Exercise description:
Two lines below mark the span: the one containing "C10: 22nF (+3V3, NET17) -> none" and the one containing "IC3 pin VOUT: none -> +3V3". Set down both, plus every line between, exactly as they stand, and nothing else.
[Data for this task — start]
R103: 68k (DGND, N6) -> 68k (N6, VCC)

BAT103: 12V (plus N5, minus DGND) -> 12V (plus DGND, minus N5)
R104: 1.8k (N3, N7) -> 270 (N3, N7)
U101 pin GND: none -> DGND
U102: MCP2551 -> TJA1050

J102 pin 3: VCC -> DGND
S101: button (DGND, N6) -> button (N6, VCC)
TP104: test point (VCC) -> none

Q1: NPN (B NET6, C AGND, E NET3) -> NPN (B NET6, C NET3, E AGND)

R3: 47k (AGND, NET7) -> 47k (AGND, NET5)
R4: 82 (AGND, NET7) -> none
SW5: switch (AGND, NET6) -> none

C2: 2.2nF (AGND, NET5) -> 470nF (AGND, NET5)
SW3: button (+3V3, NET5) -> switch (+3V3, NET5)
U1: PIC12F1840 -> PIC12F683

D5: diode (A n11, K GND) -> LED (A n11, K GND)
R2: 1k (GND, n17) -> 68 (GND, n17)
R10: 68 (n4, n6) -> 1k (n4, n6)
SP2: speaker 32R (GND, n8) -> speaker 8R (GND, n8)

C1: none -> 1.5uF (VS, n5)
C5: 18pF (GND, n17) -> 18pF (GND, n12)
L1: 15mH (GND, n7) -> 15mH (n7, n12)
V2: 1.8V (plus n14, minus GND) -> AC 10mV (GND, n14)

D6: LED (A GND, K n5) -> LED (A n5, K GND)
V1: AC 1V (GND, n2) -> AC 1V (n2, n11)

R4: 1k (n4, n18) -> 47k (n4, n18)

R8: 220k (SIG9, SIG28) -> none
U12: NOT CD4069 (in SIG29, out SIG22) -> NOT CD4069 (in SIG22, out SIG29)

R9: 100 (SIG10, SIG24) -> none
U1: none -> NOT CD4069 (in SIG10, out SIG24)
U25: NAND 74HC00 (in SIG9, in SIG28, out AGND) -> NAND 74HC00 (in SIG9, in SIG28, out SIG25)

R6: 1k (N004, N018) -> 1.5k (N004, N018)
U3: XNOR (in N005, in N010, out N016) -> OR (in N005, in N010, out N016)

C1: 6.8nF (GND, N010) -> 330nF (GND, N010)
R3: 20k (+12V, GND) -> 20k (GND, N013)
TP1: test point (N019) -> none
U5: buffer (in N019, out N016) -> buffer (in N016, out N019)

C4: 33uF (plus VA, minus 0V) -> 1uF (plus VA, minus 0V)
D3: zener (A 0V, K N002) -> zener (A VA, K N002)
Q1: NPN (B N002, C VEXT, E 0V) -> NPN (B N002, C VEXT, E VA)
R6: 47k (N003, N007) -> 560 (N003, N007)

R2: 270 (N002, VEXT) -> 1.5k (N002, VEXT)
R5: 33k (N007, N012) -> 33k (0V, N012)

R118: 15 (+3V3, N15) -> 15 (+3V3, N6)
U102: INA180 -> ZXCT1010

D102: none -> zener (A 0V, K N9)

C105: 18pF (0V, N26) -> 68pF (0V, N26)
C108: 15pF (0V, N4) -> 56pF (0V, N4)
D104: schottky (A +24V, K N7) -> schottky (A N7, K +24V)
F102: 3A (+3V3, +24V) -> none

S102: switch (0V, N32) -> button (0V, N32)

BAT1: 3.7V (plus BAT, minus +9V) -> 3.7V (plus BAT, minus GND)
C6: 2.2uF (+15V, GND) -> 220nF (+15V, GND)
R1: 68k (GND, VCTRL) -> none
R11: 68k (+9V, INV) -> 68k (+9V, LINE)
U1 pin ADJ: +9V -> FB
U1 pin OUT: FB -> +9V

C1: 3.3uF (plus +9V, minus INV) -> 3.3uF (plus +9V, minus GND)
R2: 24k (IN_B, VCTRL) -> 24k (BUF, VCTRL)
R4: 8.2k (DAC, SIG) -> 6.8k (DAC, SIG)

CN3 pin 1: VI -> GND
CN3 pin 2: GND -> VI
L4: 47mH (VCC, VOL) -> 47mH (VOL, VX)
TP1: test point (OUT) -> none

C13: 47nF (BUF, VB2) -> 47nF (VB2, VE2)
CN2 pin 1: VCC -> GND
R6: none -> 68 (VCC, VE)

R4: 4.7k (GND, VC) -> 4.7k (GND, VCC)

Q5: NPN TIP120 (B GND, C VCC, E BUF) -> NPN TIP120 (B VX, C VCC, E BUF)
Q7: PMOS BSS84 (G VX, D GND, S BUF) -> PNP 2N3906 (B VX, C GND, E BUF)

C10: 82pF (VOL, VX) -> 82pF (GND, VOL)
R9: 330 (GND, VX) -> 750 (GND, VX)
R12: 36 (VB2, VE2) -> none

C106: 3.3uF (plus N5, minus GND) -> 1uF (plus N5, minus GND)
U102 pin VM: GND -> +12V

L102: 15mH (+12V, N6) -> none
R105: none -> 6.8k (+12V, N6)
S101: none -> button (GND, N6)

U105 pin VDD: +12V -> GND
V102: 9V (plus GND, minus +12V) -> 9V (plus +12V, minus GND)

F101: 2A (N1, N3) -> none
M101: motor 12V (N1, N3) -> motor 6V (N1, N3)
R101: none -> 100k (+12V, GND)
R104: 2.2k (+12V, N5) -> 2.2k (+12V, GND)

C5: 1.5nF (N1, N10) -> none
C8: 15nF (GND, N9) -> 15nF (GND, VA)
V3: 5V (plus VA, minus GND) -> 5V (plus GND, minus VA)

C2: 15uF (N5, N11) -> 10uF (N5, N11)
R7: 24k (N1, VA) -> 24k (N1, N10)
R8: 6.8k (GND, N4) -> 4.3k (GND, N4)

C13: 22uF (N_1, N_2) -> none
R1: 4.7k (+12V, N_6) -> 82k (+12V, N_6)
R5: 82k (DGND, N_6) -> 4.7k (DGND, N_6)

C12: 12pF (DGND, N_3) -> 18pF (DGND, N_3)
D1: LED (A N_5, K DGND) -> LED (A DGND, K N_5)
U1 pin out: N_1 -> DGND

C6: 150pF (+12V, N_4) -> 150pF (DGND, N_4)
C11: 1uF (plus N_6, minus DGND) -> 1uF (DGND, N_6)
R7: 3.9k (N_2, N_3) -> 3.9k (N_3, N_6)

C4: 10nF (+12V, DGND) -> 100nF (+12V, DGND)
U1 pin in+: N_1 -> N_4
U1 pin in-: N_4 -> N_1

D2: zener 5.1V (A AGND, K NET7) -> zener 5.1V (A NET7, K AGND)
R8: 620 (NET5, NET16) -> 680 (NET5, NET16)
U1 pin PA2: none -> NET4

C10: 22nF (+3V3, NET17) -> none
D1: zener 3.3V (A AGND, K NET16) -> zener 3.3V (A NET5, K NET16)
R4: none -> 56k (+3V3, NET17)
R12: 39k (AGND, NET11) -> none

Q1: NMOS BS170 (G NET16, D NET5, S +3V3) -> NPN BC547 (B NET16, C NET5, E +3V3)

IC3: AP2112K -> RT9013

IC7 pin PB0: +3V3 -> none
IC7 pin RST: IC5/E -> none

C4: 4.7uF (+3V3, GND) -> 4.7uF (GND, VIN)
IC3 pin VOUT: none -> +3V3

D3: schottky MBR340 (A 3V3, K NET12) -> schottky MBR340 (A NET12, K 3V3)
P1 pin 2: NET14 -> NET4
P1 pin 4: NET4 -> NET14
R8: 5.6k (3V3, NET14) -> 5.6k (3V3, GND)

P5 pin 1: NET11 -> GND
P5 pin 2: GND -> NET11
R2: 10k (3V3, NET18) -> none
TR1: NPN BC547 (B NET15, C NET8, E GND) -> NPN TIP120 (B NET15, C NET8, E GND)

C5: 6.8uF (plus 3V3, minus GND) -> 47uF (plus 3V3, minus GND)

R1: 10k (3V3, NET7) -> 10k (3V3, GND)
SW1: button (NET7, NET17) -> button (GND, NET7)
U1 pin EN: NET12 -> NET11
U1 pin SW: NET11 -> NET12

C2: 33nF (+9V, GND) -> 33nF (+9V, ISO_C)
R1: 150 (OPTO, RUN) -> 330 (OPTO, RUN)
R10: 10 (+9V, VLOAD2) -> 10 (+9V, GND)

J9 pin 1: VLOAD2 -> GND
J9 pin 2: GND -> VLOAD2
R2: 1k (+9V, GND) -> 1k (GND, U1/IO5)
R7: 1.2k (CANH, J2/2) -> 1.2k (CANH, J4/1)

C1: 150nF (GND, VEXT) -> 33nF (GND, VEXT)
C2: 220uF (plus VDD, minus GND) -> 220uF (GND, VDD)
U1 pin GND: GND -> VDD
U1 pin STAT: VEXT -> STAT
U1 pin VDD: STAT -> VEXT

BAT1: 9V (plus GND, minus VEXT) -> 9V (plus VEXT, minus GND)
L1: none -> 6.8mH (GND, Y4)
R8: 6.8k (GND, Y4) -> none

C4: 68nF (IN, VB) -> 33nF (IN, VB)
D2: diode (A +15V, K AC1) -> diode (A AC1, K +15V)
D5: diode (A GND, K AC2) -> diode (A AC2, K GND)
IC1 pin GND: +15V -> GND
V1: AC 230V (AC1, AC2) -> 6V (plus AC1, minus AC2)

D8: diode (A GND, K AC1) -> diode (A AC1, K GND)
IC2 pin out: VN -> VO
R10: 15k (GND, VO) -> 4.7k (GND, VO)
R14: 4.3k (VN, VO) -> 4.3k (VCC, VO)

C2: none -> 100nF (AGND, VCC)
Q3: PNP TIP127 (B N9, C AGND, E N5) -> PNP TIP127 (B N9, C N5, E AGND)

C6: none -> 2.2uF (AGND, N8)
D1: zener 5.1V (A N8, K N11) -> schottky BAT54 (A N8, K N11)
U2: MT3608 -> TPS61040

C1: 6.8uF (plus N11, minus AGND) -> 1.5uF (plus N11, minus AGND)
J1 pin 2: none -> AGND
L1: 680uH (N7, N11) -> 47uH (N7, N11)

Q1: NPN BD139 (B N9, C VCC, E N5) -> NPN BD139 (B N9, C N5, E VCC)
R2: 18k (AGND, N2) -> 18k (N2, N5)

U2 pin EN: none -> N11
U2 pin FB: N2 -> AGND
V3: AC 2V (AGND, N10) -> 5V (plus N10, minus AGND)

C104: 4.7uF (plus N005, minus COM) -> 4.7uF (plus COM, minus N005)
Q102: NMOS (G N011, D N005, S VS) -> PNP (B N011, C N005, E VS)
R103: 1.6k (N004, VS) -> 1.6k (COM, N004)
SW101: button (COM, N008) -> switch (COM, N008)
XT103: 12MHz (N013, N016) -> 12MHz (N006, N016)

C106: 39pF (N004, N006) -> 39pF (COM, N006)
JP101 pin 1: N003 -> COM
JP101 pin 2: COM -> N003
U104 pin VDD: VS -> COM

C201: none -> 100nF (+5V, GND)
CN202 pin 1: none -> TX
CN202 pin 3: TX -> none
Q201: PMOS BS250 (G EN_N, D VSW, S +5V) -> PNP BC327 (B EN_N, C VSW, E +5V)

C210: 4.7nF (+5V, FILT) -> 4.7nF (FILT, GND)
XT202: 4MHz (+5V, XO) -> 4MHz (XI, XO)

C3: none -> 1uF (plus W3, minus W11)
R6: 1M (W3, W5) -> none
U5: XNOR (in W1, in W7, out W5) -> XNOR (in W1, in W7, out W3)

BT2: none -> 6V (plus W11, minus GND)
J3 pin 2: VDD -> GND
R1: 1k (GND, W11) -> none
[Data for this task — finish]
Output:
C10: 22nF (+3V3, NET17) -> none
D1: zener 3.3V (A AGND, K NET16) -> zener 3.3V (A NET5, K NET16)
R4: none -> 56k (+3V3, NET17)
R12: 39k (AGND, NET11) -> none

Q1: NMOS BS170 (G NET16, D NET5, S +3V3) -> NPN BC547 (B NET16, C NET5, E +3V3)

IC3: AP2112K -> RT9013

IC7 pin PB0: +3V3 -> none
IC7 pin RST: IC5/E -> none

C4: 4.7uF (+3V3, GND) -> 4.7uF (GND, VIN)
IC3 pin VOUT: none -> +3V3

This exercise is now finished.